__What is needed__: Switch each "none" in the lines below to "blank" and write the lines out again with nothing else changed. Leave out the pictures.

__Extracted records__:
---+---
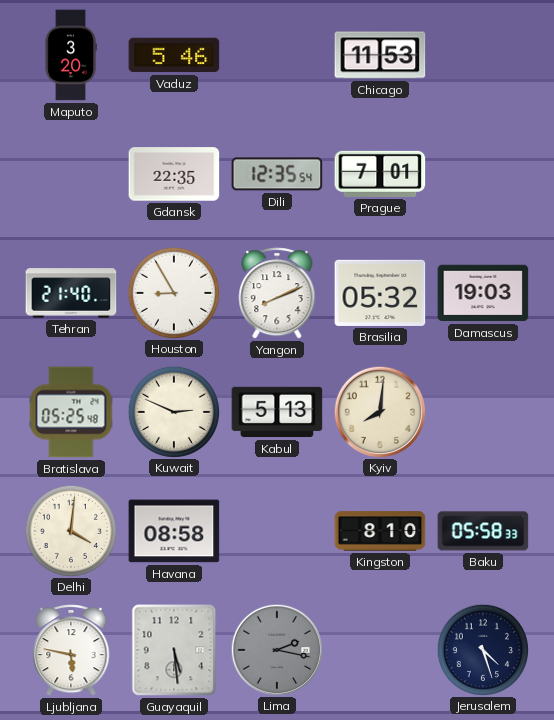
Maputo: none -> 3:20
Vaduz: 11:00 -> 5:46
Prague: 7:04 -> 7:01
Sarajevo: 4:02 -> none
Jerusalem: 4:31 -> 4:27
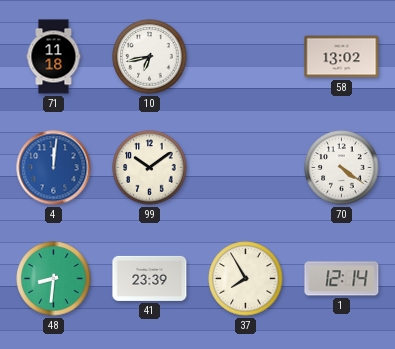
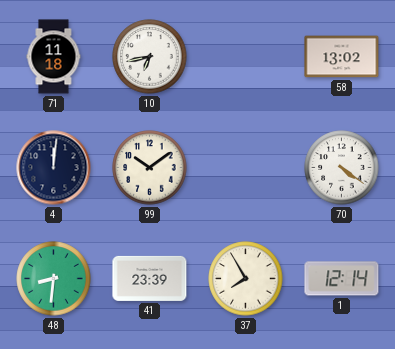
4 dial: blue -> navy
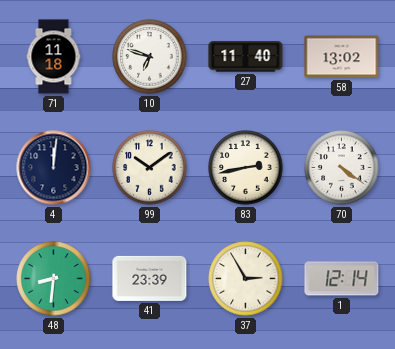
10: 6:43 -> 6:48
27: none -> 11:40
83: none -> 2:43
37: 7:55 -> 2:55
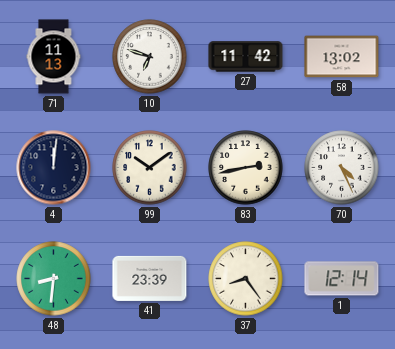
71: 11:18 -> 11:13
27: 11:40 -> 11:42
70: 4:21 -> 4:26
37: 2:55 -> 8:24
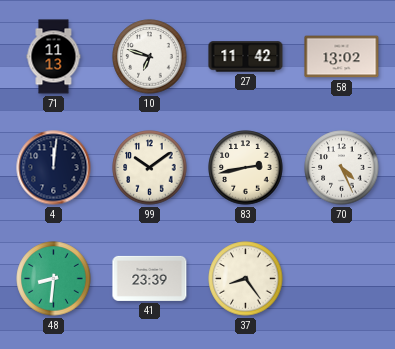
1: 12:14 -> none
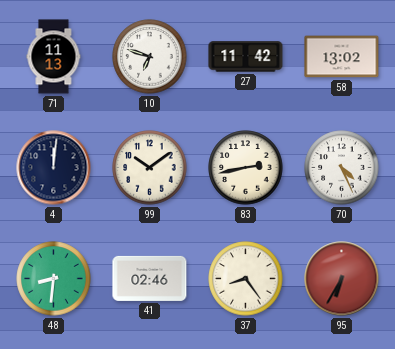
41: 23:39 -> 02:46
95: none -> 6:35
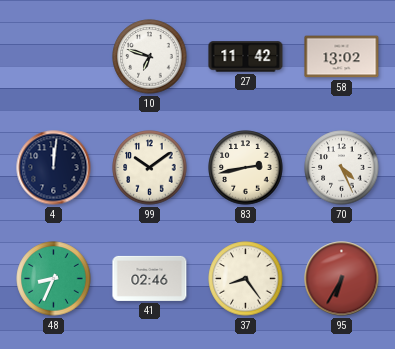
71: 11:13 -> none
48: 8:31 -> 8:34
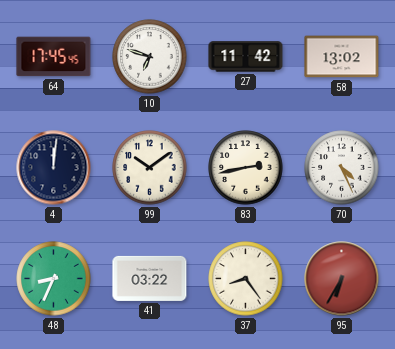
---+---
__Task solution__:
Maputo: blank -> 3:20
Vaduz: 11:00 -> 5:46
Prague: 7:04 -> 7:01
Sarajevo: 4:02 -> blank
Jerusalem: 4:31 -> 4:27
4 dial: blue -> navy
10: 6:43 -> 6:48
27: blank -> 11:40
83: blank -> 2:43
37: 7:55 -> 2:55
71: 11:18 -> 11:13
27: 11:40 -> 11:42
70: 4:21 -> 4:26
37: 2:55 -> 8:24
1: 12:14 -> blank
41: 23:39 -> 02:46
95: blank -> 6:35
71: 11:13 -> blank
48: 8:31 -> 8:34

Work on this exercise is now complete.